Source material:
• • • • • • •

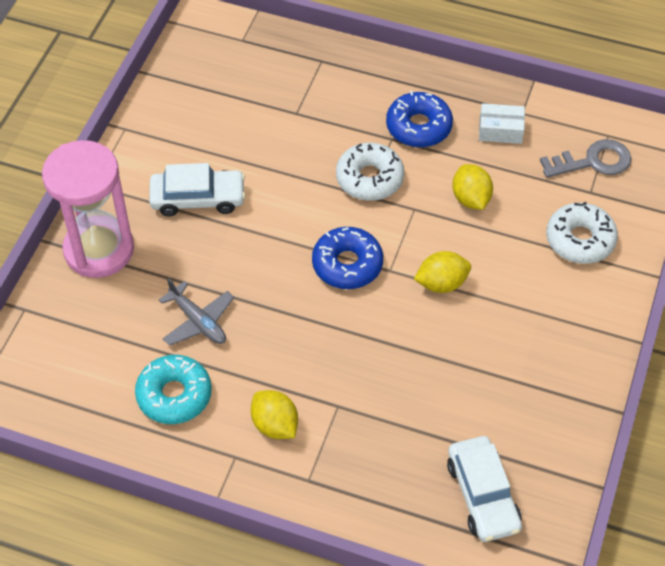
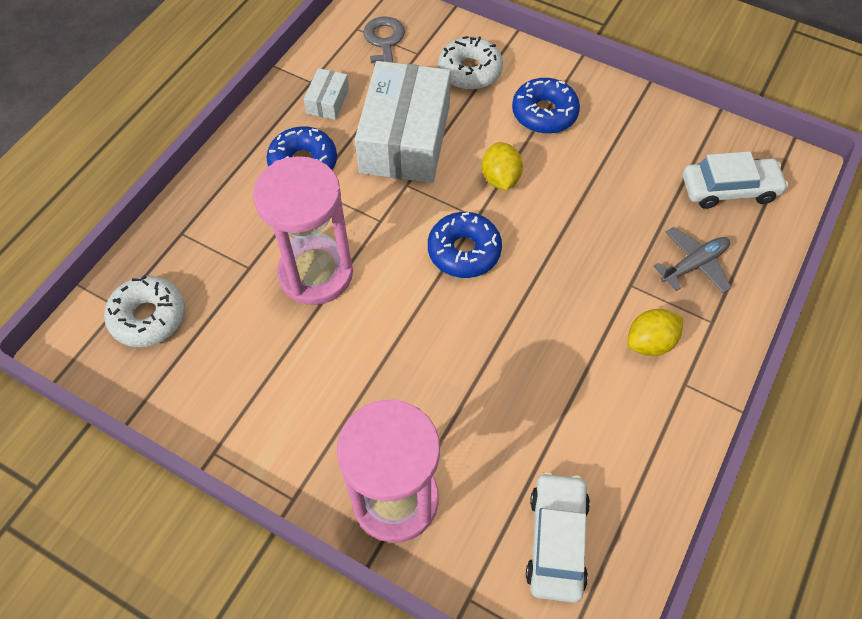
camera: 80 degrees left, 5 degrees up
(174, 395) = (607, 435): turquoise donut -> none
(198, 199) = (345, 381): white car -> white car (556, 540)
(198, 321) = (515, 400): grey plane -> grey plane (694, 264)
(299, 159) = (316, 273): none -> pink hourglass
(369, 178) = (359, 215): white donut -> white donut (148, 317)
(471, 199) = (405, 138): yellow lemon -> white box
(541, 313) = (544, 113): none -> blue donut

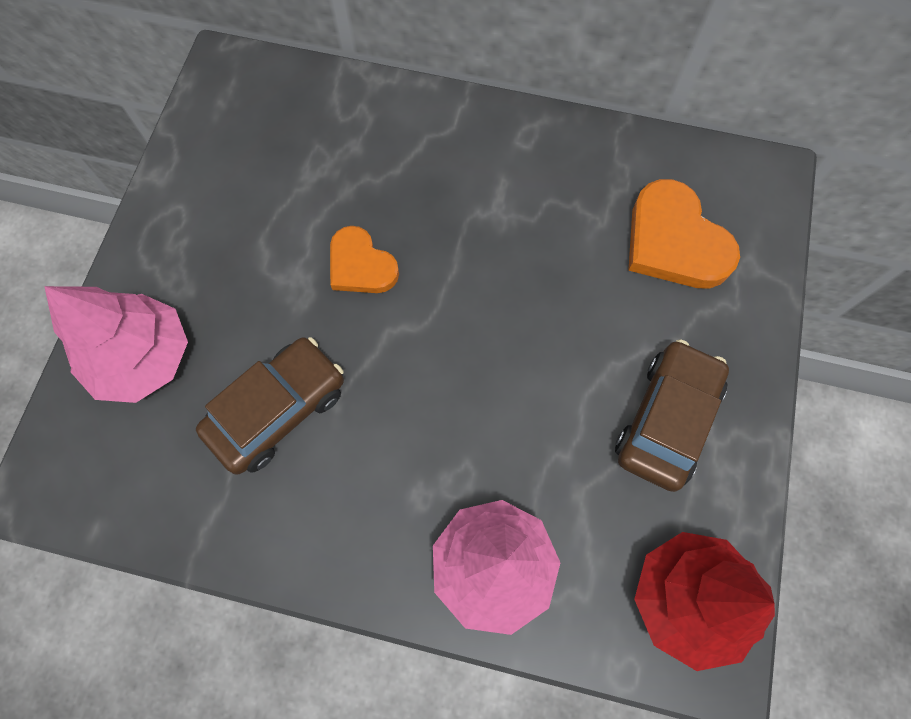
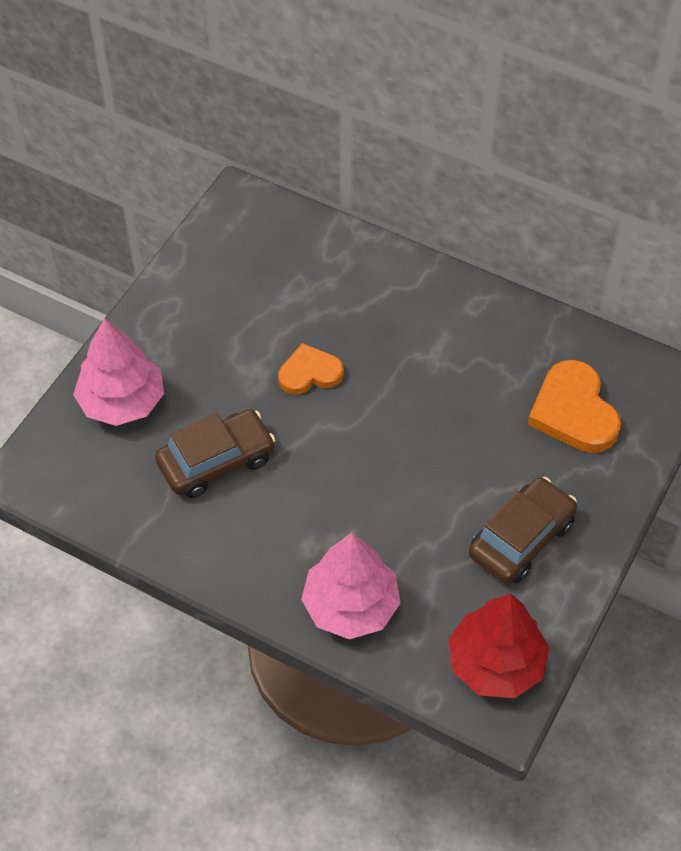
camera: 15 degrees right, 15 degrees down
(361, 265) = (310, 373): orange heart -> orange heart turned 105 degrees clockwise

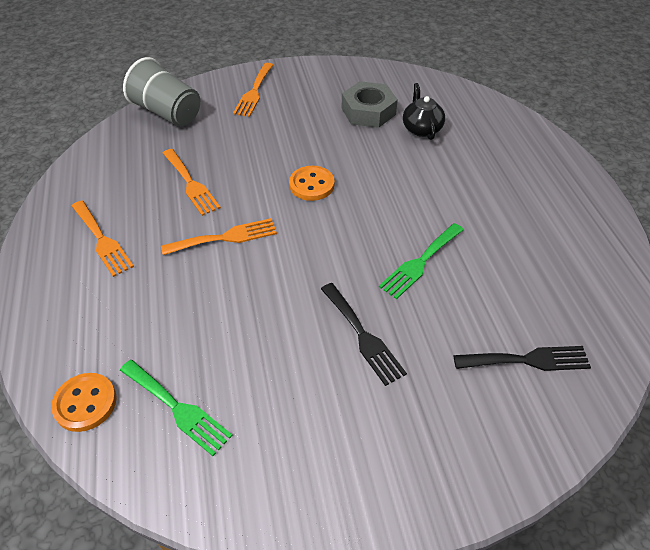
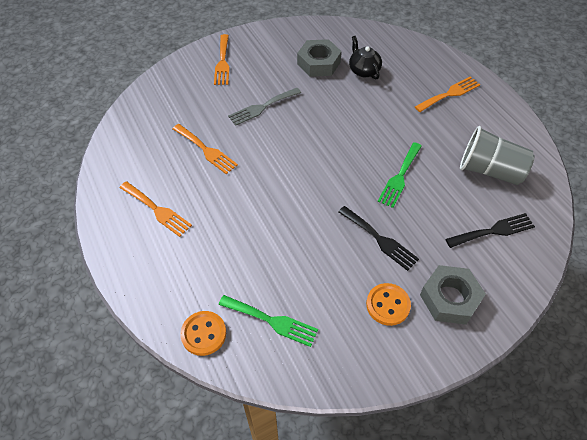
camera: 15 degrees left, 5 degrees up
(168, 113) = (160, 93): grey cup -> grey cup (489, 170)
(225, 237) = (251, 188): orange fork -> orange fork (449, 94)
(278, 148) = (262, 107): none -> grey fork
(311, 185) = (299, 132): orange button -> orange button (388, 305)
(431, 438) = (449, 298): none -> grey nut

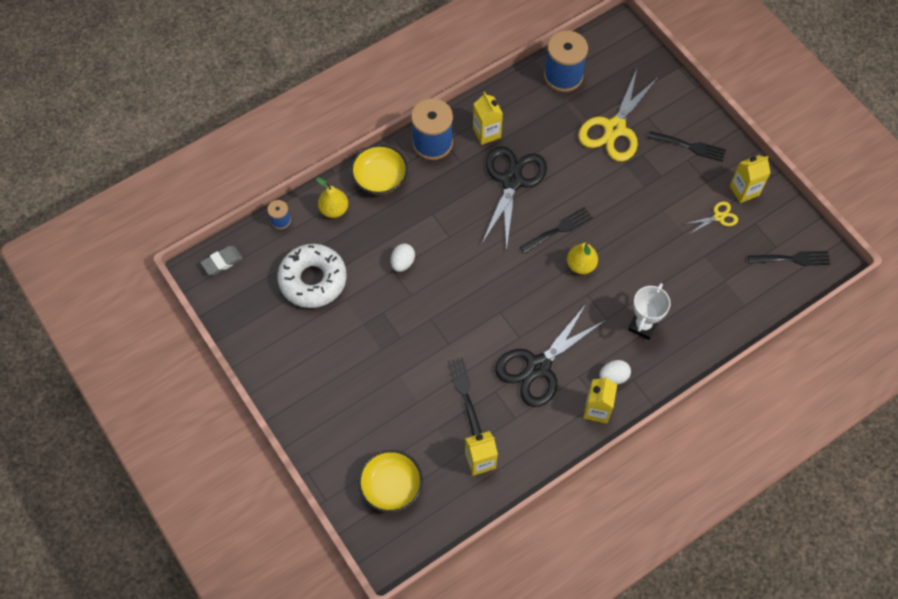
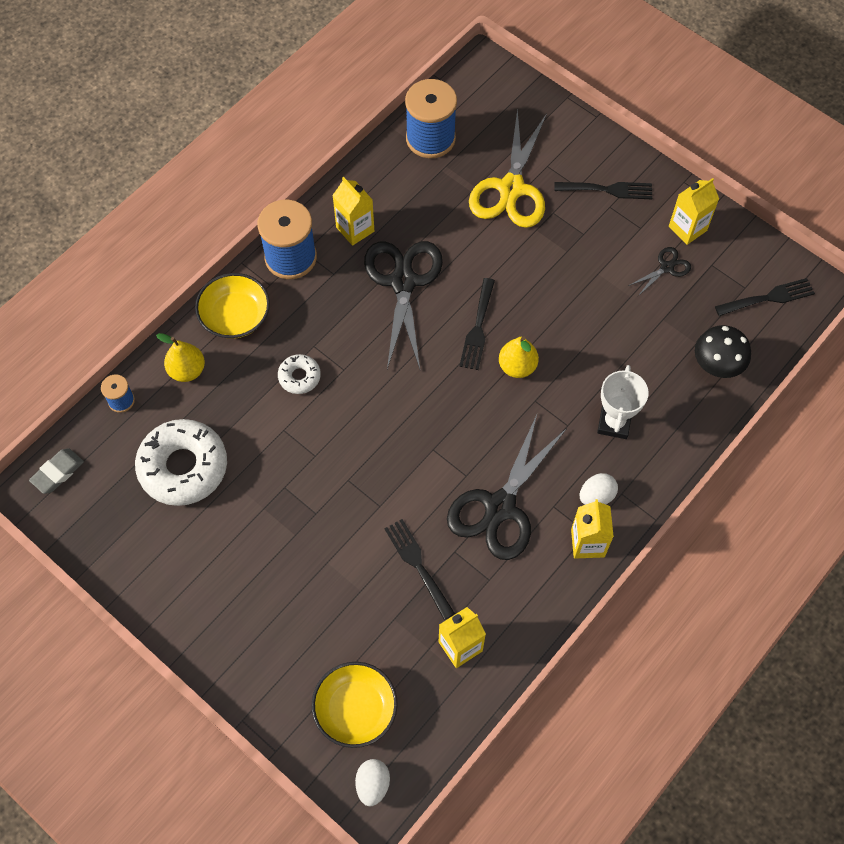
camera: 15 degrees left, 0 degrees up
(402, 263) = (293, 417): white egg -> white egg (373, 784)
(415, 234) = (299, 377): none -> white donut
(559, 229) = (478, 328): black fork -> black fork turned 150 degrees clockwise
(718, 217) = (666, 267): yellow scissors -> black scissors
(735, 301) = (716, 366): none -> black mushroom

• • • • • • •

Activity: Above are the records; repeat exactly the lines from the one holding "(174, 395) = (607, 435): turquoise" down to the one holding "(369, 178) = (359, 215): white", end lines included.

Reply to the task:
(174, 395) = (607, 435): turquoise donut -> none
(198, 199) = (345, 381): white car -> white car (556, 540)
(198, 321) = (515, 400): grey plane -> grey plane (694, 264)
(299, 159) = (316, 273): none -> pink hourglass
(369, 178) = (359, 215): white donut -> white donut (148, 317)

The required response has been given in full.